- [Activity] Set the data below down again, exactly, with every picture left out.

- [Recorded data]
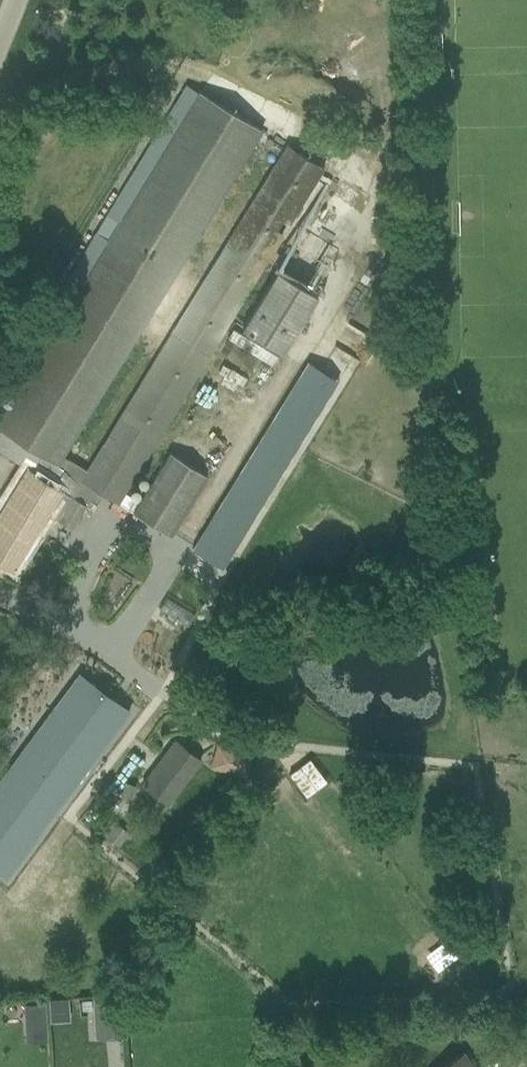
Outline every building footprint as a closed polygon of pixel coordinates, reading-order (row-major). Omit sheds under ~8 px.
[(13,571),(49,514),(72,528),(88,503),(94,507),(102,494),(171,536),(209,476),(170,452),(141,502),(126,492),(325,168),(286,144),(109,434),(101,445),(87,470),(64,456),(263,130),(200,91),(0,418),(0,429),(62,467),(52,484),(26,468),(0,510),(0,563),(13,571)] [(241,327),(282,352),(317,295),(277,270),(241,327)] [(192,549),(225,568),(335,377),(303,358),(192,549)] [(82,676),(0,783),(0,873),(4,876),(129,712),(82,676)] [(167,803),(188,777),(201,760),(176,740),(142,784),(167,803)] [(233,775),(241,750),(217,743),(209,767),(233,775)] [(310,758),(289,774),(306,797),(327,781),(310,758)] [(136,785),(125,781),(119,799),(131,803),(136,785)] [(129,832),(115,821),(104,834),(118,846),(129,832)] [(126,1036),(123,999),(92,1001),(95,1038),(126,1036)] [(25,1022),(47,1021),(46,1002),(24,1003),(25,1022)] [(464,1052),(438,1066),(473,1066),(464,1052)]
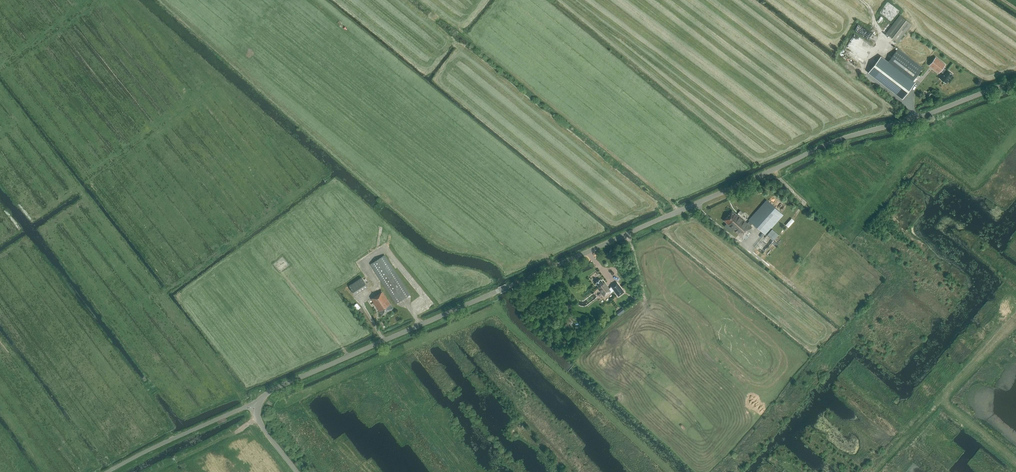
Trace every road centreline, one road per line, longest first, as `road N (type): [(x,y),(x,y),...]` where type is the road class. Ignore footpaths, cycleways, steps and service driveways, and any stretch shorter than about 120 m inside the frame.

- [Output of the task]
Outline every building footprint as a closed polygon of pixel coordinates, reading-order (row-major). Omit sheds under ~8 px.
[(13,571),(49,514),(72,528),(88,503),(94,507),(102,494),(171,536),(209,476),(170,452),(141,502),(126,492),(325,168),(286,144),(109,434),(101,445),(87,470),(64,456),(263,130),(200,91),(0,418),(0,429),(62,467),(52,484),(26,468),(0,510),(0,563),(13,571)] [(241,327),(282,352),(317,295),(277,270),(241,327)] [(192,549),(225,568),(335,377),(303,358),(192,549)] [(82,676),(0,783),(0,873),(4,876),(129,712),(82,676)] [(167,803),(188,777),(201,760),(176,740),(142,784),(167,803)] [(233,775),(241,750),(217,743),(209,767),(233,775)] [(310,758),(289,774),(306,797),(327,781),(310,758)] [(136,785),(125,781),(119,799),(131,803),(136,785)] [(129,832),(115,821),(104,834),(118,846),(129,832)] [(126,1036),(123,999),(92,1001),(95,1038),(126,1036)] [(25,1022),(47,1021),(46,1002),(24,1003),(25,1022)] [(464,1052),(438,1066),(473,1066),(464,1052)]
Trace every road centreline, one road per line, longest first, as `road N (type): [(x,y),(x,y),...]` where type is the road class. Ignore footpaths, cycleways, steps and service driveways, and any stretch shorter than about 120 m inside the frame.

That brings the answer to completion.